▸ Source data:
★ ★ ★ ★ ★

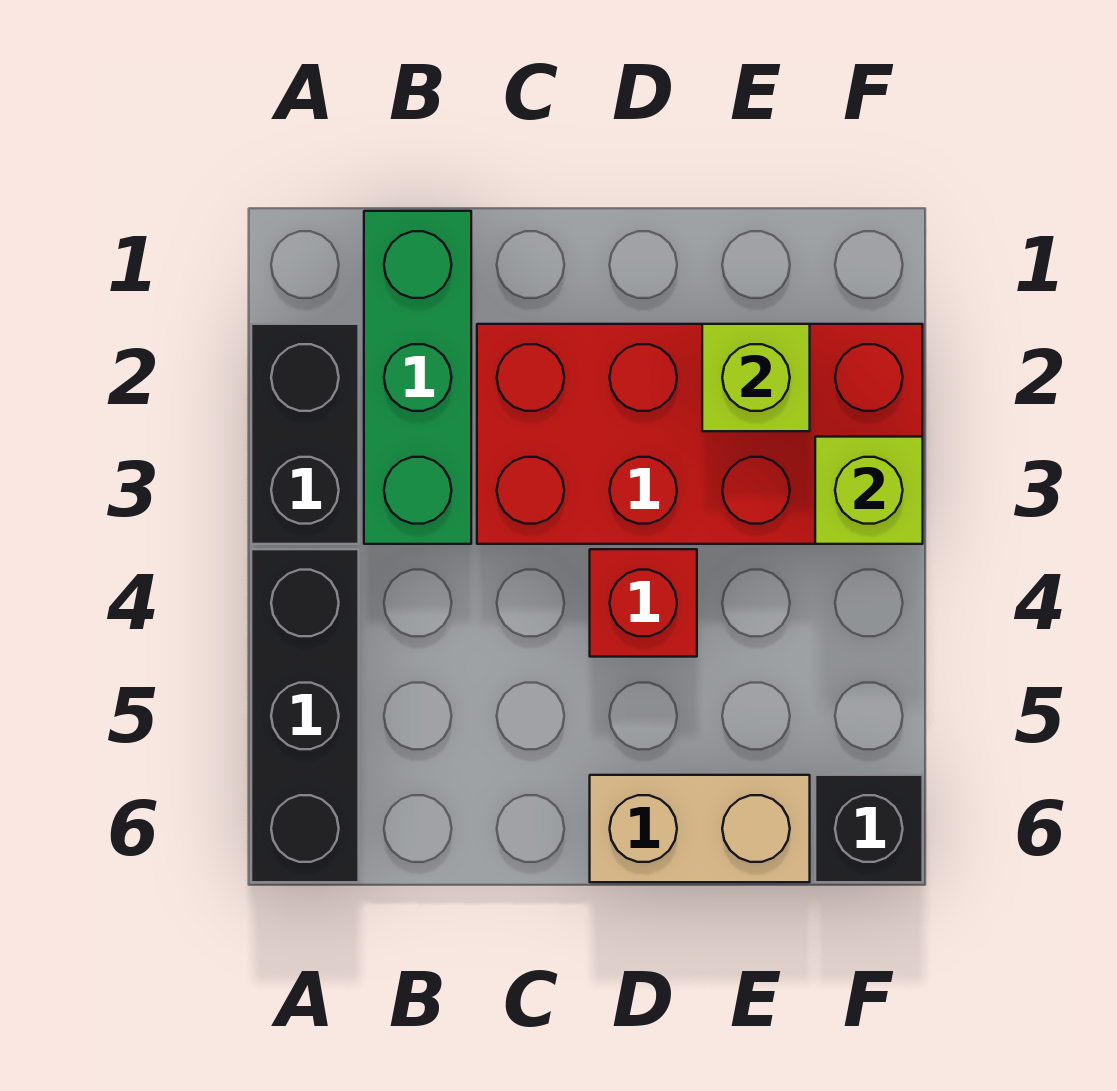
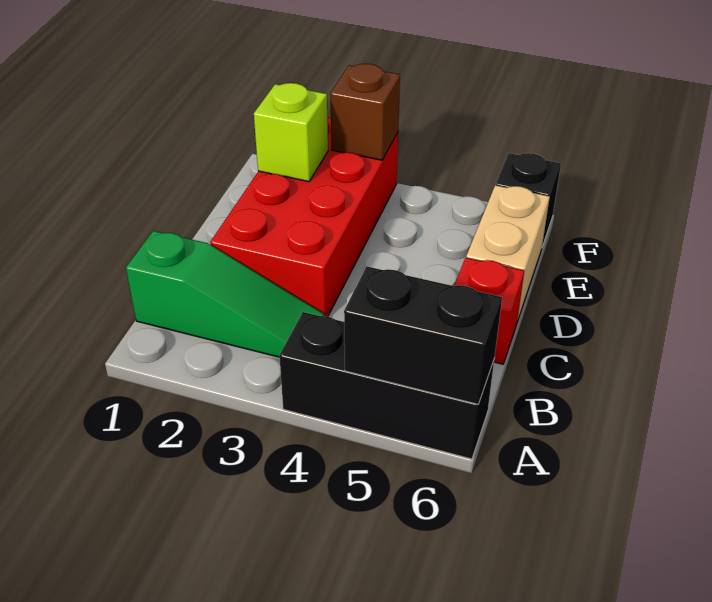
black brick A2:A3 level 1 -> black brick A5:A6 level 2
green brick B1:B3 level 1 -> green slope B1:B3 level 1 top 1
red brick D4 level 1 -> red brick C6 level 1
lime brick F3 level 2 -> brown brick F3 level 2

★ ★ ★ ★ ★

▸ Exercise aim:
Skip all lines ahead of the one containing "red brick D4 level 1 -> red brick C6 level 1". Reproduce that line and the remainder of the listing above exactly.

▸ Solution to this problem:
red brick D4 level 1 -> red brick C6 level 1
lime brick F3 level 2 -> brown brick F3 level 2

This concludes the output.